__TASK DIRECTIONS__: Return the data word for word. Pictures are to be omitted.
DATA TO PROCESS below:
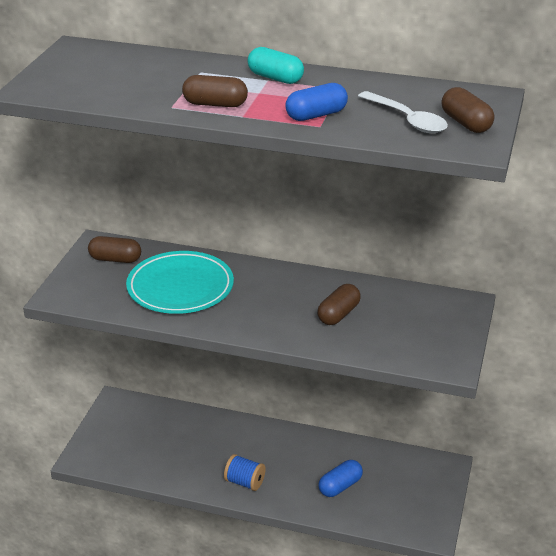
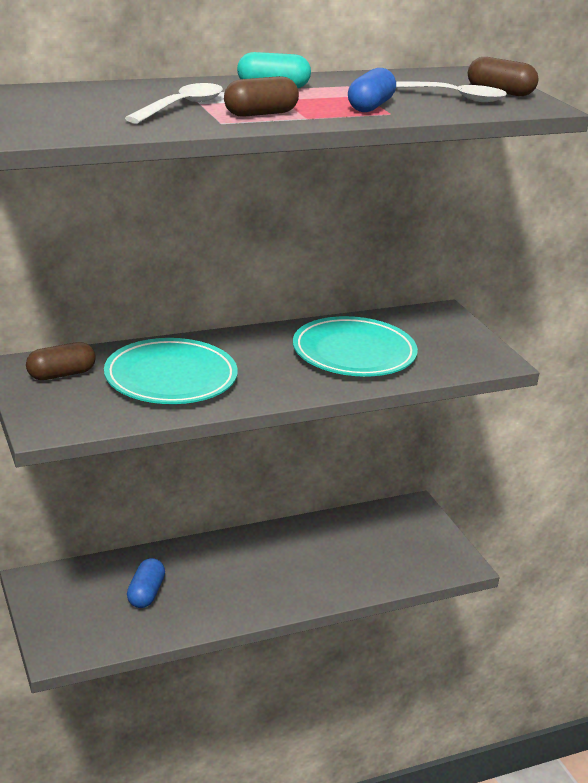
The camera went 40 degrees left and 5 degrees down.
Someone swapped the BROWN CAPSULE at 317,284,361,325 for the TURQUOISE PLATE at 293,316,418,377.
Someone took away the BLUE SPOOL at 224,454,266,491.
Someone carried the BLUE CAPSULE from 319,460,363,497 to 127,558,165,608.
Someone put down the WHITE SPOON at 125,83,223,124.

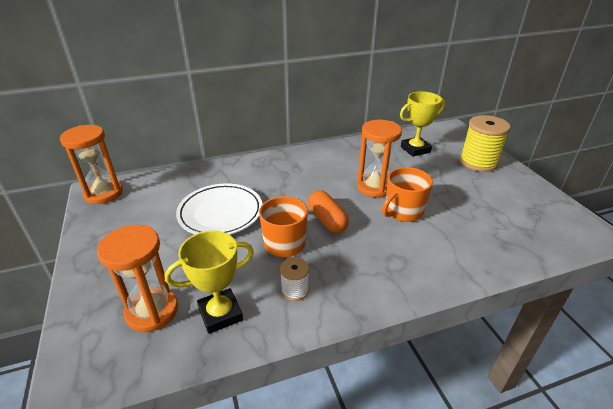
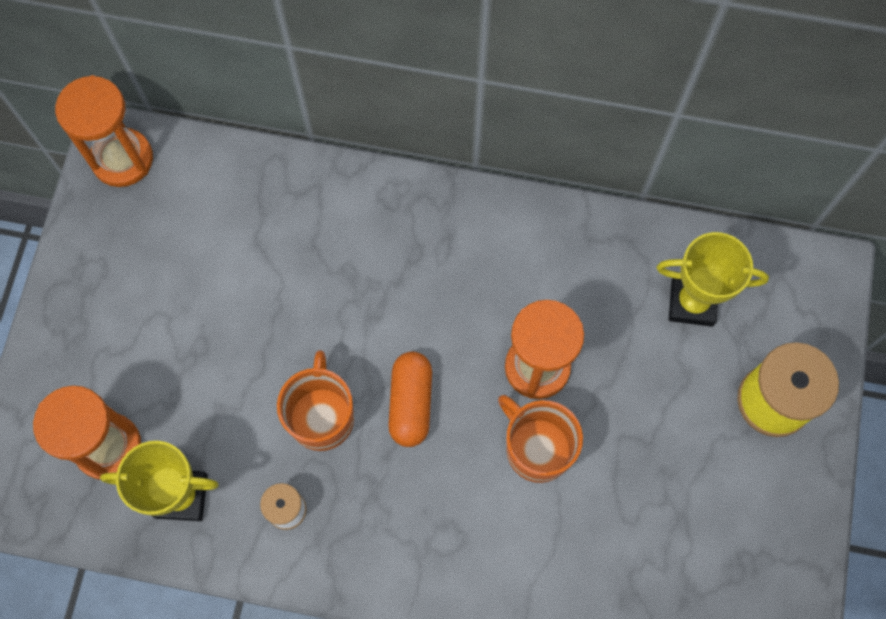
The camera went 30 degrees right and 35 degrees up.
Someone rotated the ORANGE MUG at 382,167,433,222 by 60 degrees clockwise.
Someone took away the WHITE PLATE at 176,183,262,235.

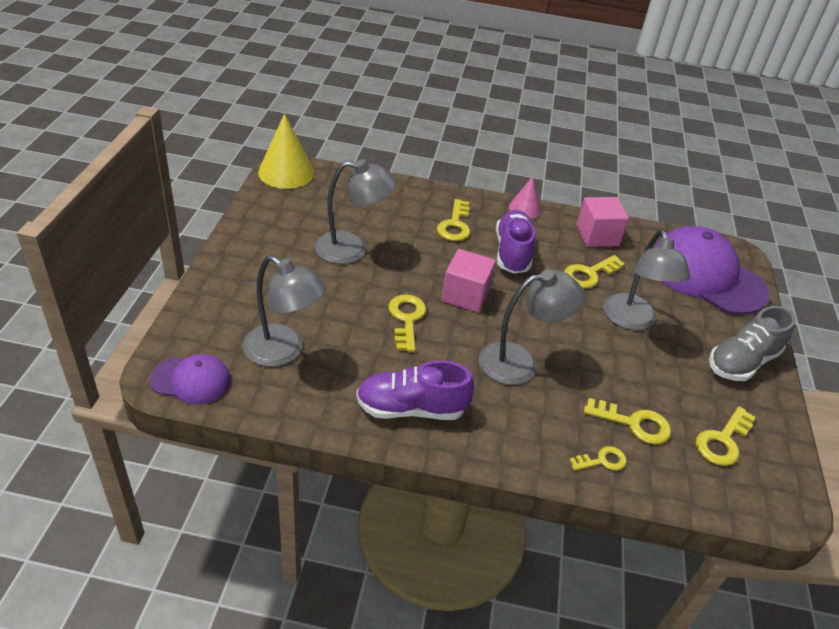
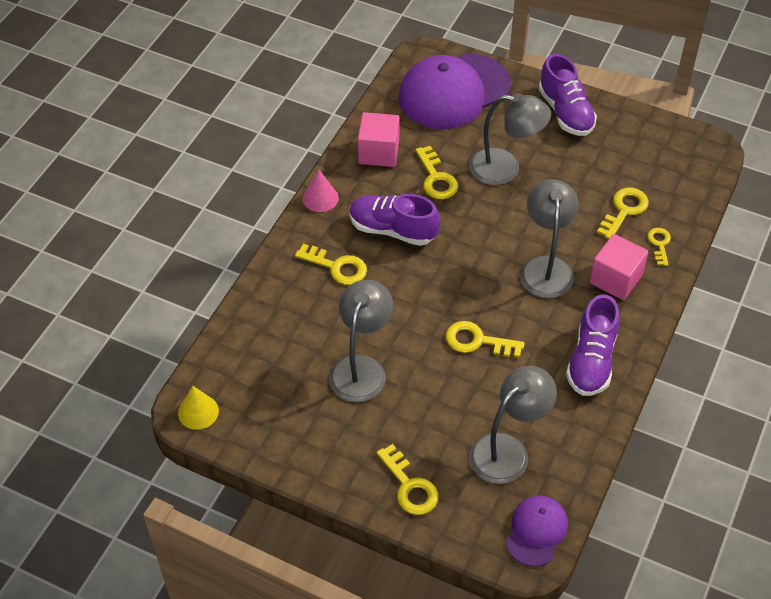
The camera went 70 degrees left and 10 degrees up.
Someone scaled the YELLOW CONE at 258,113,314,189 by 0.58.
Someone carried the PINK CUBE from 442,249,496,312 to 589,234,649,300.
Someone repainted the GREY SHOE at 709,306,796,381, which became the PURPLE SHOE at 539,54,597,136.
Someone carried the YELLOW KEY from 696,406,756,466 to 376,444,439,515.

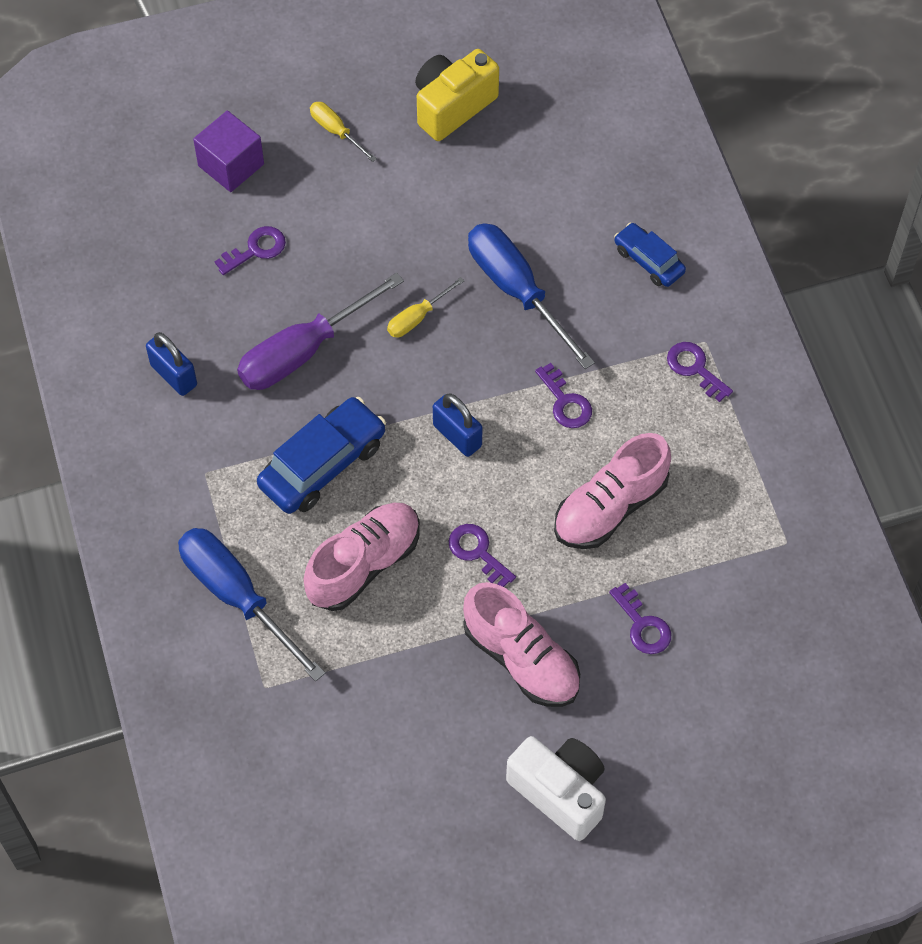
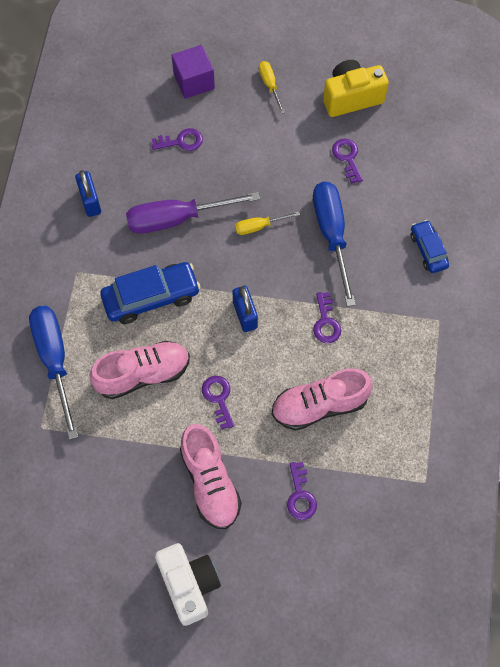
The camera went 25 degrees right and 5 degrees up.
Someone carried the PURPLE KEY from 667,342,733,402 to 332,138,363,184.

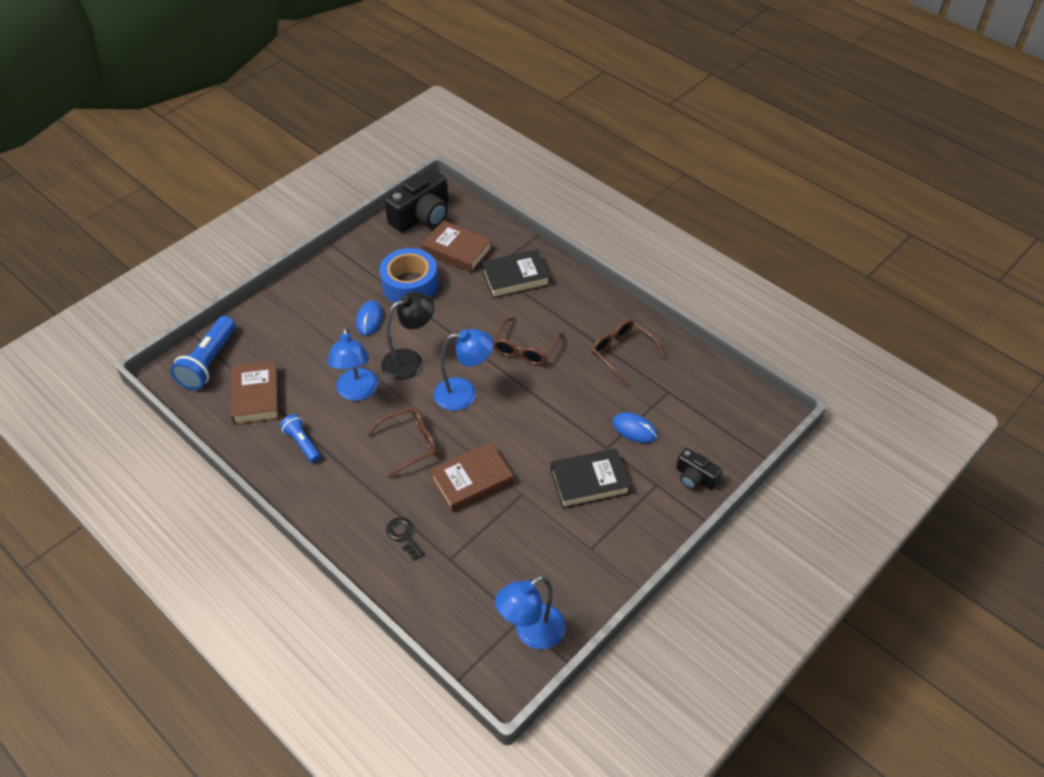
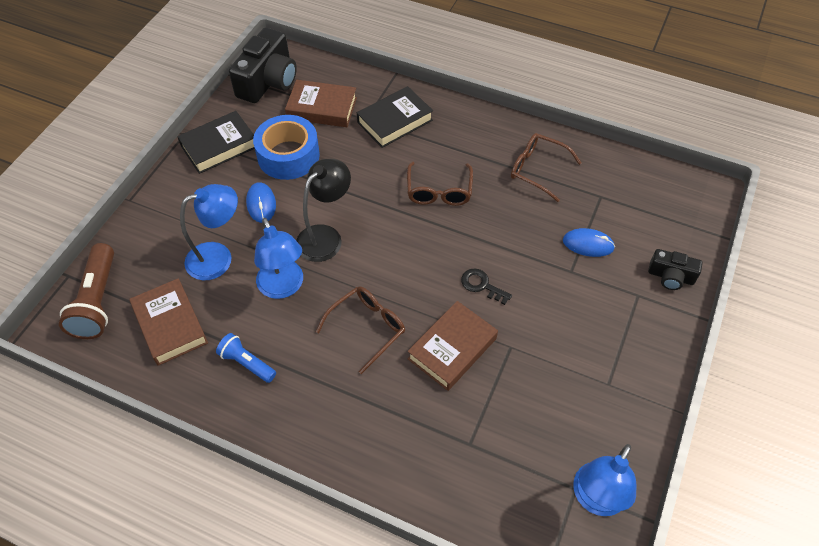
The camera went 20 degrees left and 5 degrees up.
Someone repainted the BLUE FLASHLIGHT at 170,316,236,390, which became the BROWN FLASHLIGHT at 59,243,114,339.
Someone carried the BLUE LAMP from 434,329,494,411 to 180,184,238,280.
Someone carried the BLACK BOOK from 551,448,631,509 to 177,111,255,174.
Someone carried the BLACK KEY from 386,517,425,561 to 461,268,512,305.

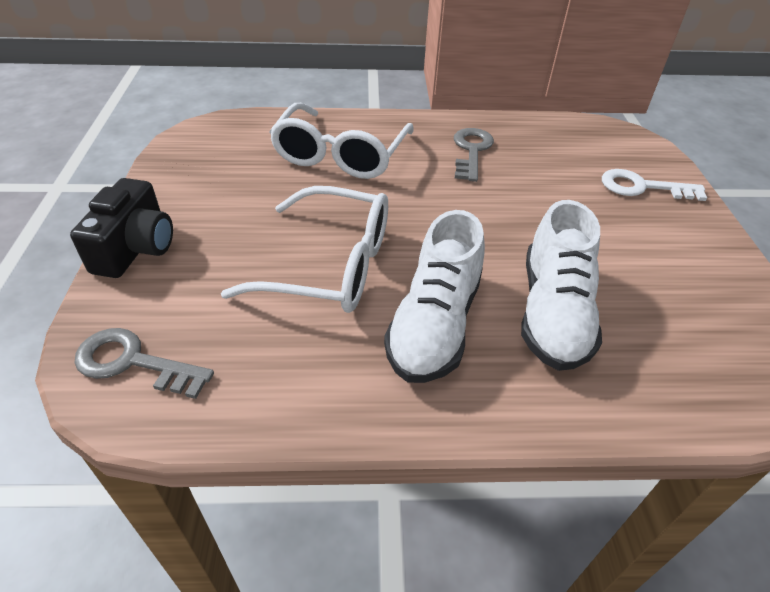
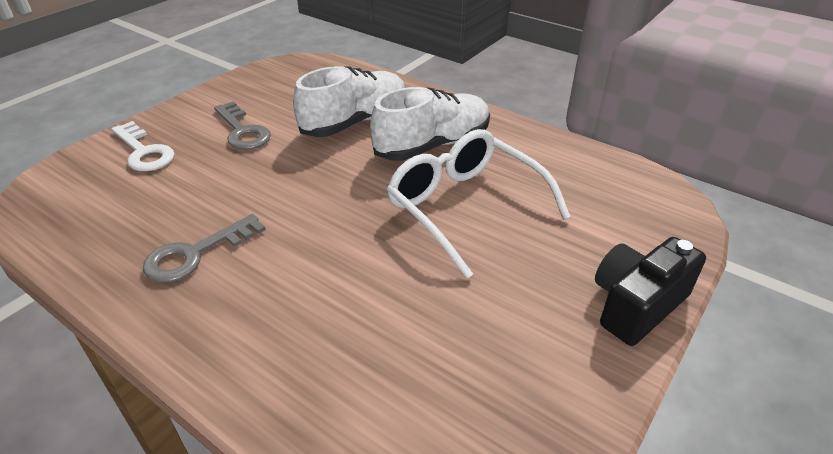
The camera went 140 degrees left and 5 degrees down.
Someone took away the WHITE GLASSES at 269,103,414,179.
Someone carried the GREY KEY from 74,328,214,399 to 214,101,271,150.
End of DATA TO PROCESS.
__ANSWER SECTION__:
The camera went 40 degrees left and 5 degrees down.
Someone swapped the BROWN CAPSULE at 317,284,361,325 for the TURQUOISE PLATE at 293,316,418,377.
Someone took away the BLUE SPOOL at 224,454,266,491.
Someone carried the BLUE CAPSULE from 319,460,363,497 to 127,558,165,608.
Someone put down the WHITE SPOON at 125,83,223,124.

The camera went 30 degrees right and 35 degrees up.
Someone rotated the ORANGE MUG at 382,167,433,222 by 60 degrees clockwise.
Someone took away the WHITE PLATE at 176,183,262,235.

The camera went 70 degrees left and 10 degrees up.
Someone scaled the YELLOW CONE at 258,113,314,189 by 0.58.
Someone carried the PINK CUBE from 442,249,496,312 to 589,234,649,300.
Someone repainted the GREY SHOE at 709,306,796,381, which became the PURPLE SHOE at 539,54,597,136.
Someone carried the YELLOW KEY from 696,406,756,466 to 376,444,439,515.

The camera went 25 degrees right and 5 degrees up.
Someone carried the PURPLE KEY from 667,342,733,402 to 332,138,363,184.

The camera went 20 degrees left and 5 degrees up.
Someone repainted the BLUE FLASHLIGHT at 170,316,236,390, which became the BROWN FLASHLIGHT at 59,243,114,339.
Someone carried the BLUE LAMP from 434,329,494,411 to 180,184,238,280.
Someone carried the BLACK BOOK from 551,448,631,509 to 177,111,255,174.
Someone carried the BLACK KEY from 386,517,425,561 to 461,268,512,305.

The camera went 140 degrees left and 5 degrees down.
Someone took away the WHITE GLASSES at 269,103,414,179.
Someone carried the GREY KEY from 74,328,214,399 to 214,101,271,150.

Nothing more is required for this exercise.